==== DATA RECORDS ====
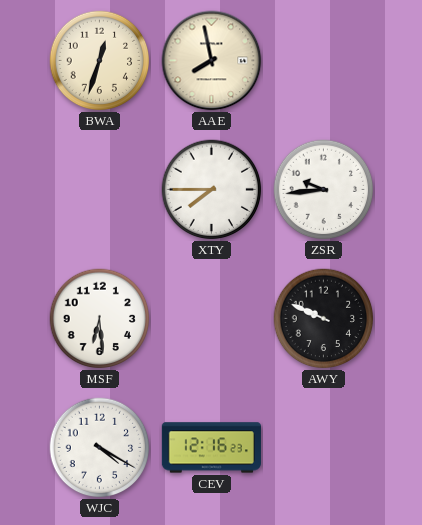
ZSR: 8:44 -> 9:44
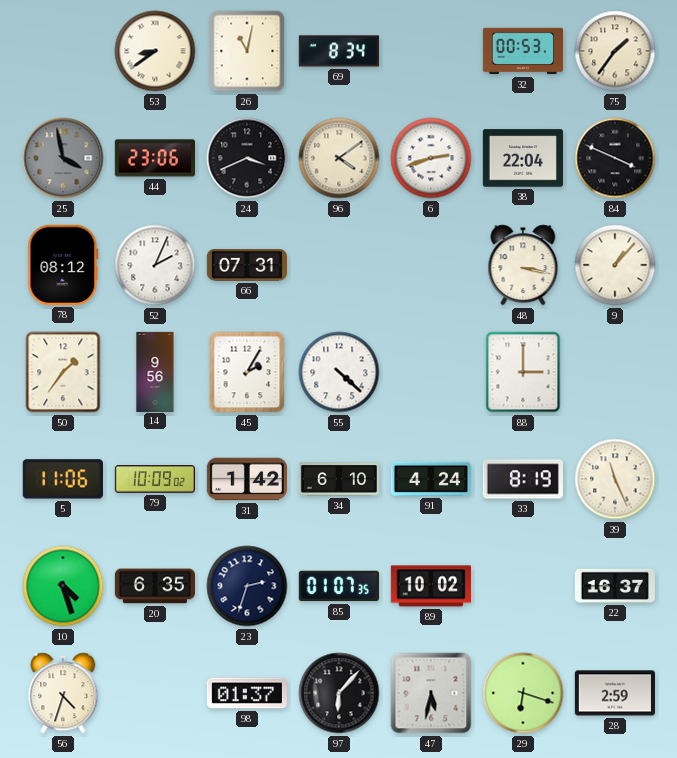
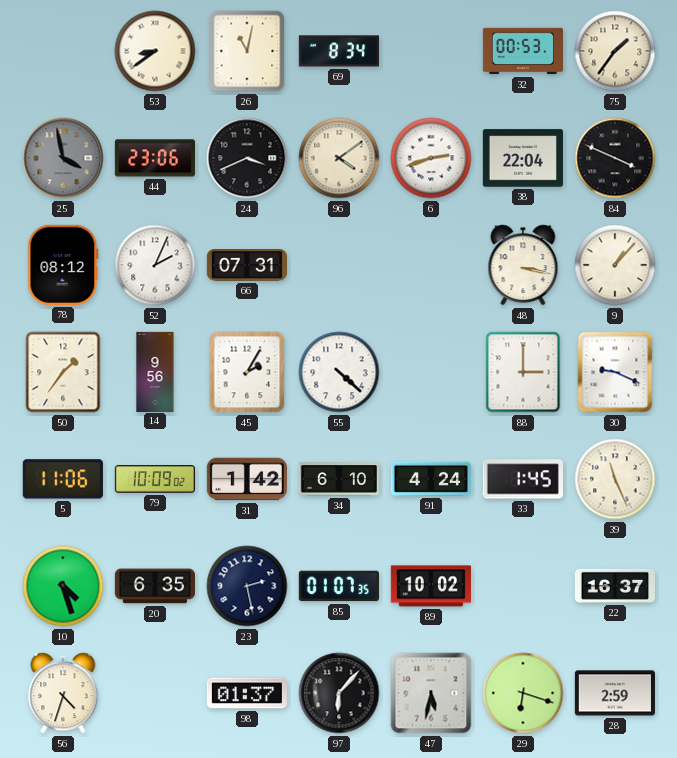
30: none -> 9:19
33: 8:19 -> 1:45
23: 2:33 -> 2:28
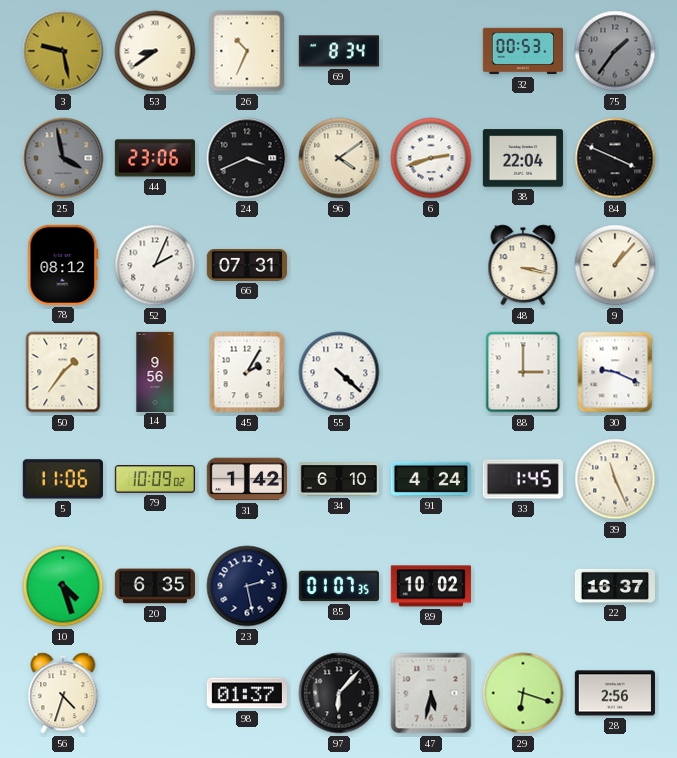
3: none -> 9:28
26: 11:02 -> 10:34
75 dial: cream -> grey
28: 2:59 -> 2:56
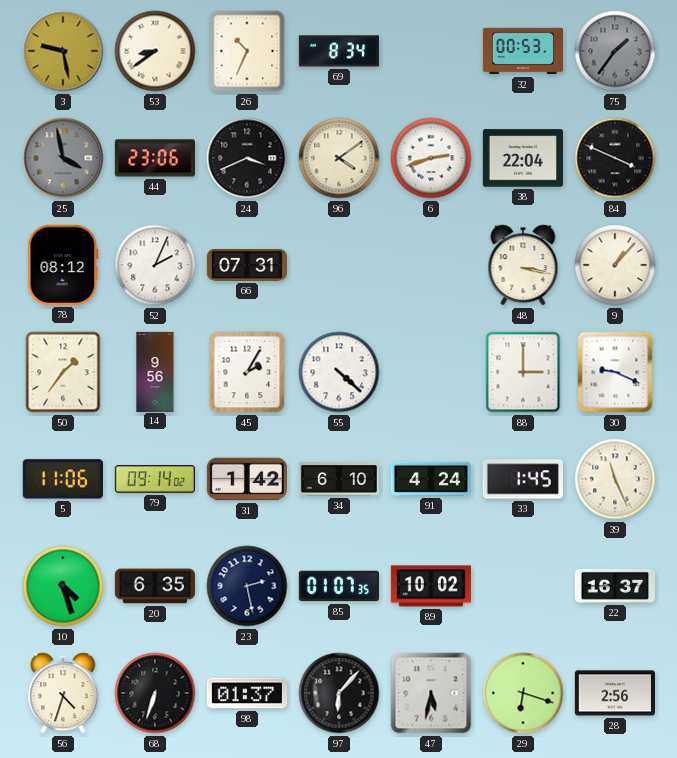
79: 10:09 -> 09:14
68: none -> 6:33
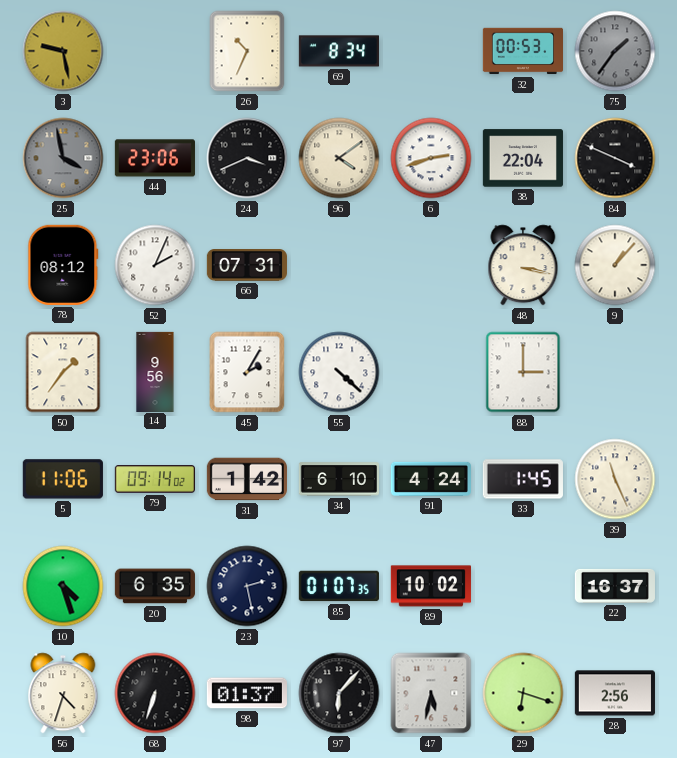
53: 8:39 -> none
30: 9:19 -> none
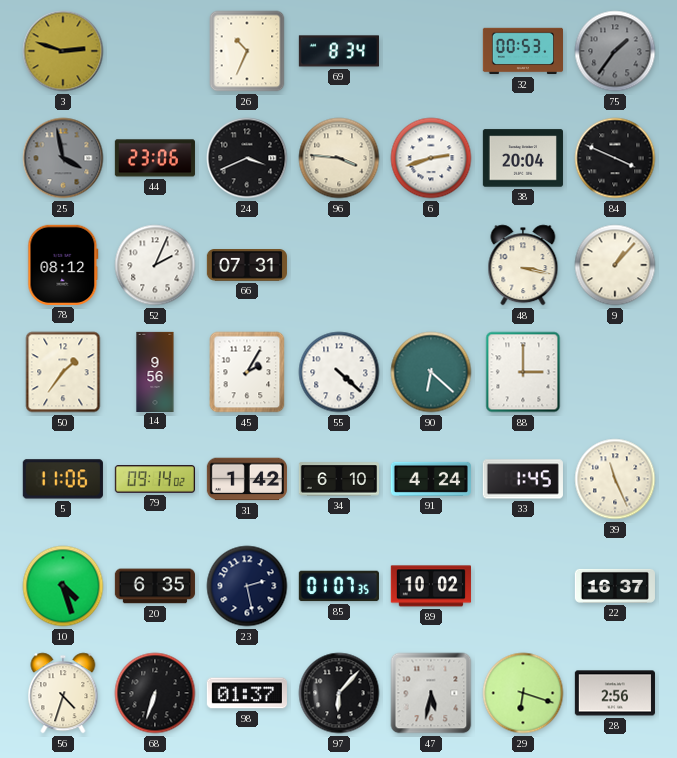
3: 9:28 -> 2:48
96: 4:09 -> 3:46
38: 22:04 -> 20:04
90: none -> 6:22
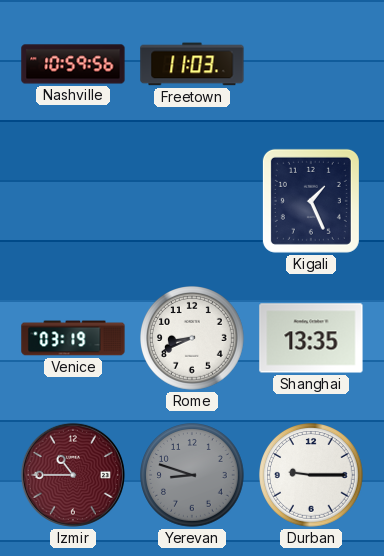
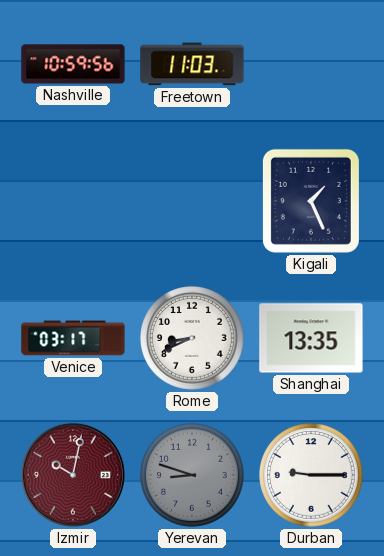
Venice: 03:19 -> 03:17
Izmir: 10:45 -> 10:02
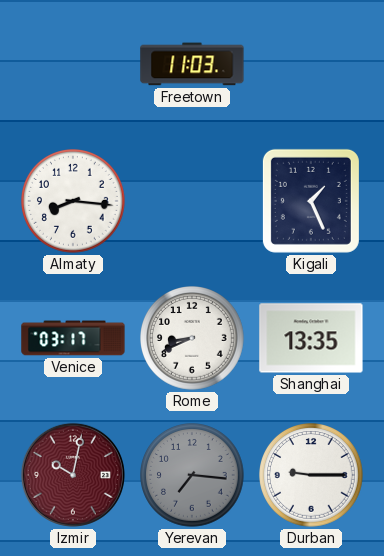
Nashville: 10:59 -> none
Almaty: none -> 8:16
Yerevan: 8:48 -> 7:16
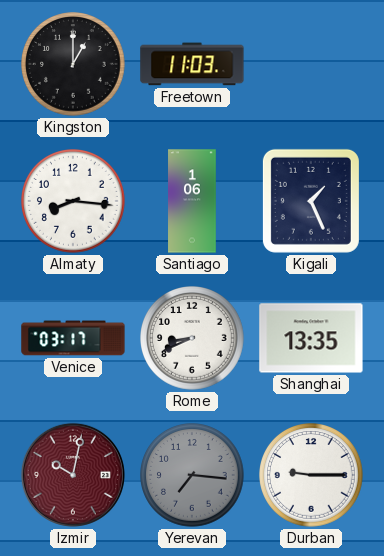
Kingston: none -> 1:00
Santiago: none -> 1:06
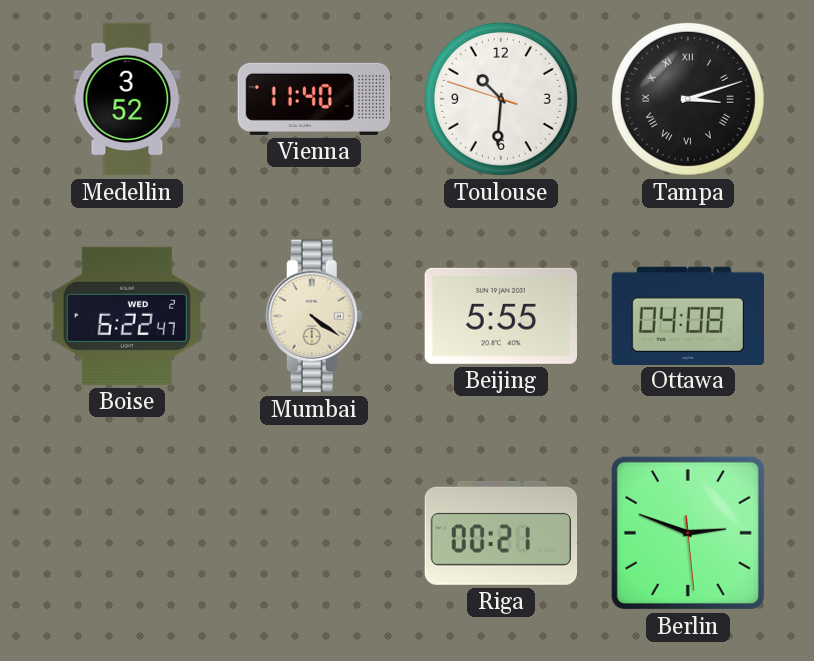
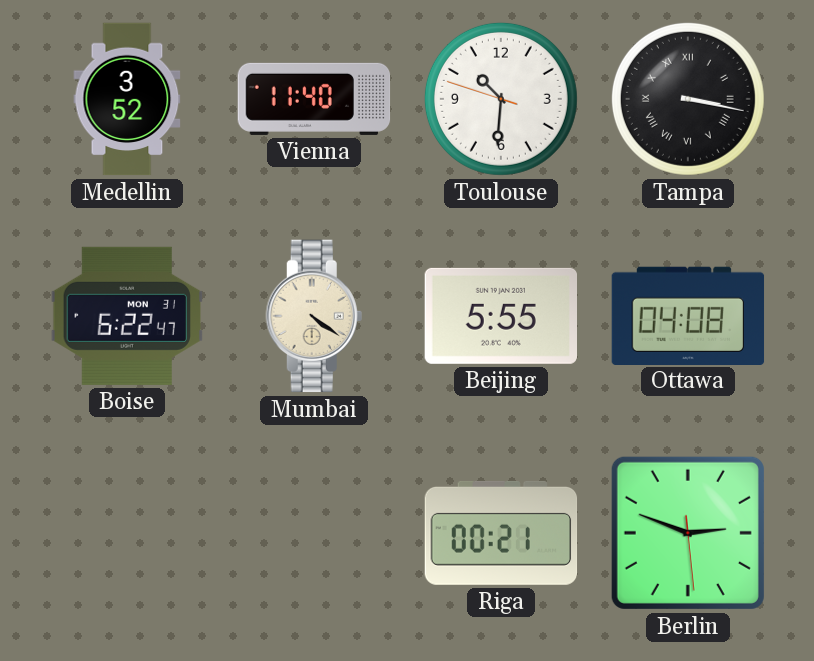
Tampa: 3:12 -> 3:17
Boise date: WED 2 -> MON 31
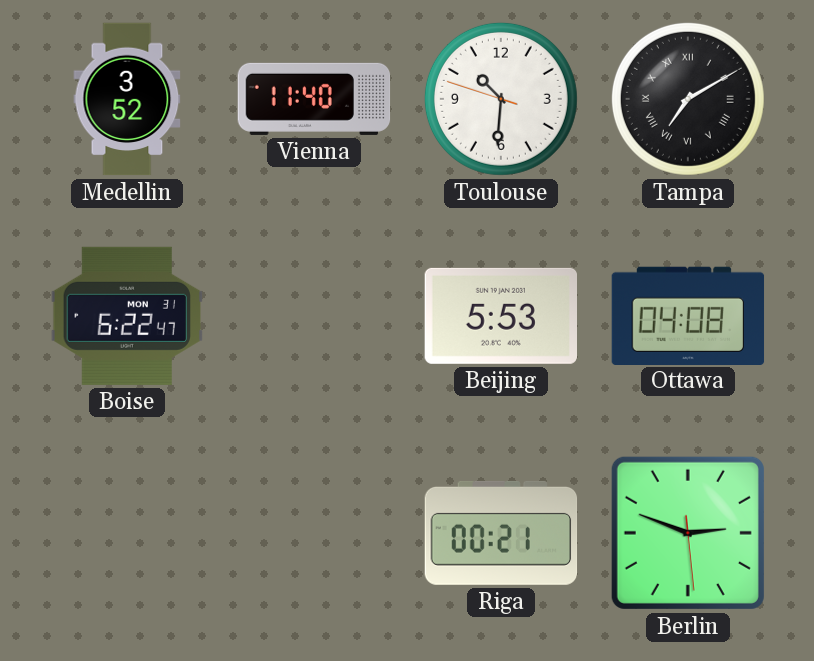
Tampa: 3:17 -> 7:10
Mumbai: 4:21 -> none
Beijing: 5:55 -> 5:53
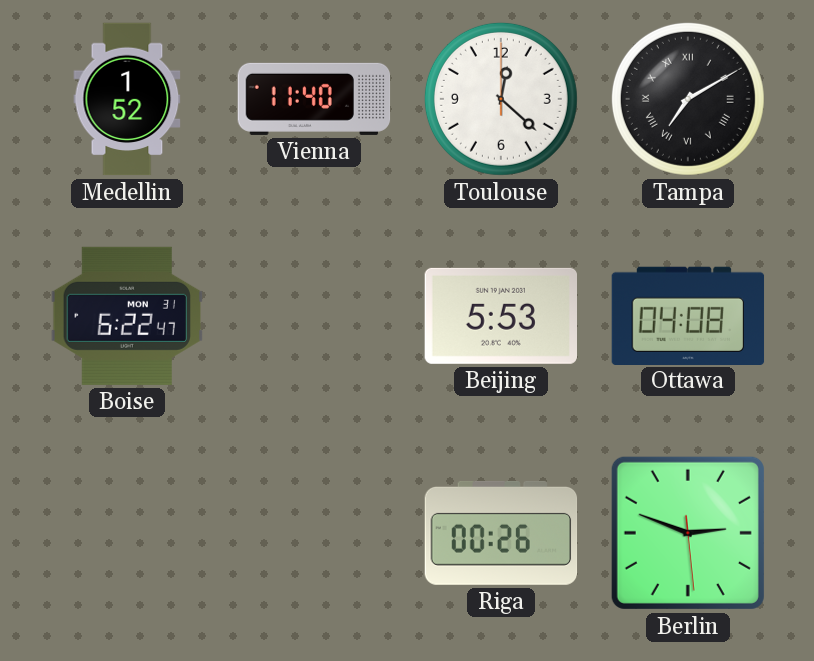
Medellin: 3:52 -> 1:52
Toulouse: 10:30 -> 12:22
Riga: 00:21 -> 00:26
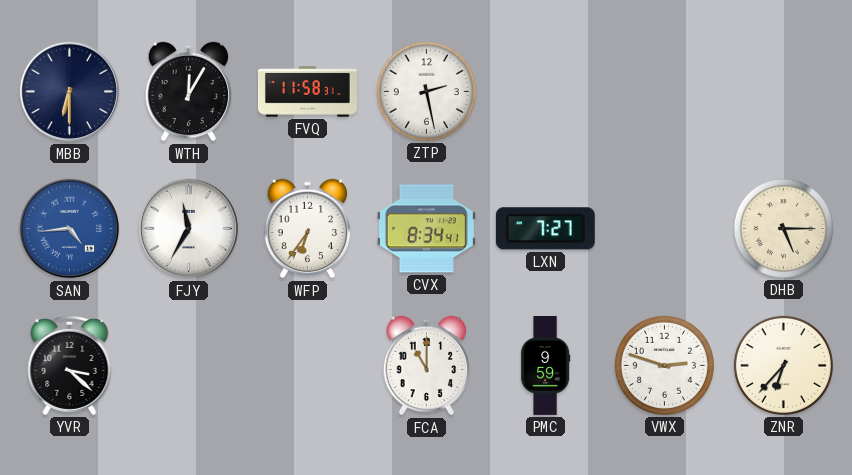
====
Arrange every line of the material above as a numbered list, skipping any blank lines and leaving the pictures out.

1. ZSR: 8:44 -> 9:44
2. 30: none -> 9:19
3. 33: 8:19 -> 1:45
4. 23: 2:33 -> 2:28
5. 3: none -> 9:28
6. 26: 11:02 -> 10:34
7. 75 dial: cream -> grey
8. 28: 2:59 -> 2:56
9. 79: 10:09 -> 09:14
10. 68: none -> 6:33
11. 53: 8:39 -> none
12. 30: 9:19 -> none
13. 3: 9:28 -> 2:48
14. 96: 4:09 -> 3:46
15. 38: 22:04 -> 20:04
16. 90: none -> 6:22
17. Venice: 03:19 -> 03:17
18. Izmir: 10:45 -> 10:02
19. Nashville: 10:59 -> none
20. Almaty: none -> 8:16
21. Yerevan: 8:48 -> 7:16
22. Kingston: none -> 1:00
23. Santiago: none -> 1:06
24. Tampa: 3:12 -> 3:17
25. Boise date: WED 2 -> MON 31
26. Tampa: 3:17 -> 7:10
27. Mumbai: 4:21 -> none
28. Beijing: 5:55 -> 5:53
29. Medellin: 3:52 -> 1:52
30. Toulouse: 10:30 -> 12:22
31. Riga: 00:21 -> 00:26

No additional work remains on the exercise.